**What is expected**
Could you please retype the records exactly, minus their pictures?
::::
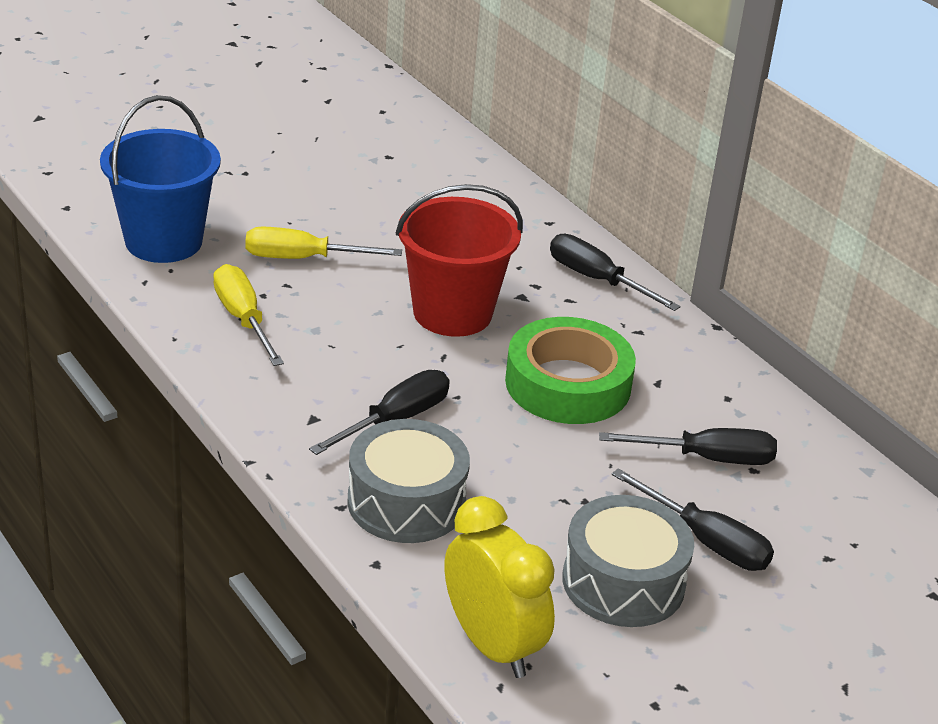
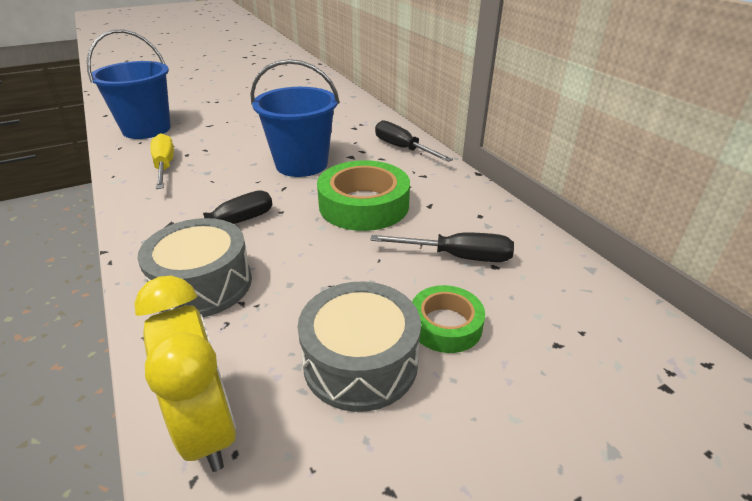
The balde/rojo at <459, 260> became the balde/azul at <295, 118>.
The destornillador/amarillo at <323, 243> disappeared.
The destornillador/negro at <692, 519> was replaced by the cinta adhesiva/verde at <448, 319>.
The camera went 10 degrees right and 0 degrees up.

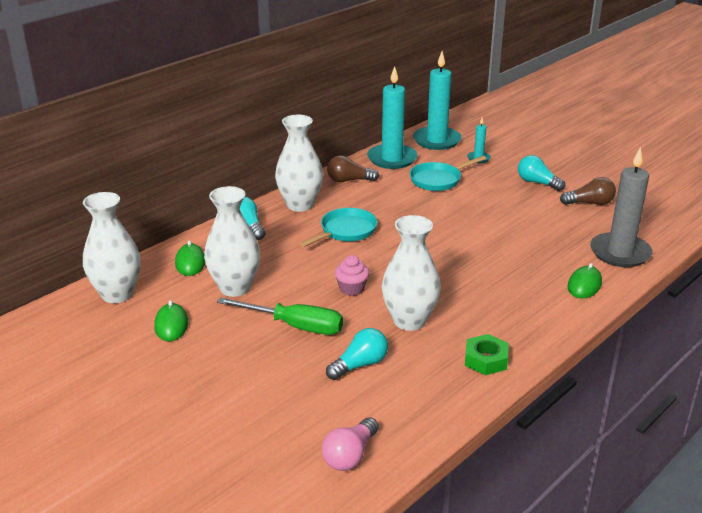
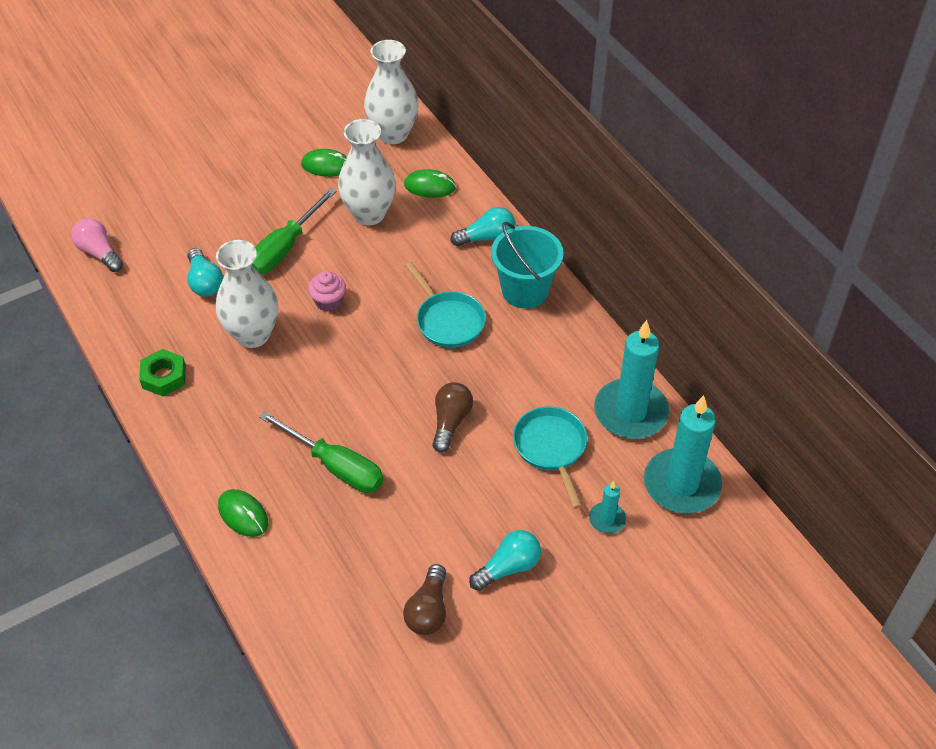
The florero/blanco at <299, 163> was replaced by the balde/turquesa at <527, 265>.
The vela/gris at <621, 207> disappeared.
The bombilla/marrón moved from <353, 168> to <452, 417>.
The destornillador/verde at <321, 452> appeared.
The camera went 105 degrees right and 20 degrees up.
::::
**Exercise output**
The balde/rojo at <459, 260> became the balde/azul at <295, 118>.
The destornillador/amarillo at <323, 243> disappeared.
The destornillador/negro at <692, 519> was replaced by the cinta adhesiva/verde at <448, 319>.
The camera went 10 degrees right and 0 degrees up.

The florero/blanco at <299, 163> was replaced by the balde/turquesa at <527, 265>.
The vela/gris at <621, 207> disappeared.
The bombilla/marrón moved from <353, 168> to <452, 417>.
The destornillador/verde at <321, 452> appeared.
The camera went 105 degrees right and 20 degrees up.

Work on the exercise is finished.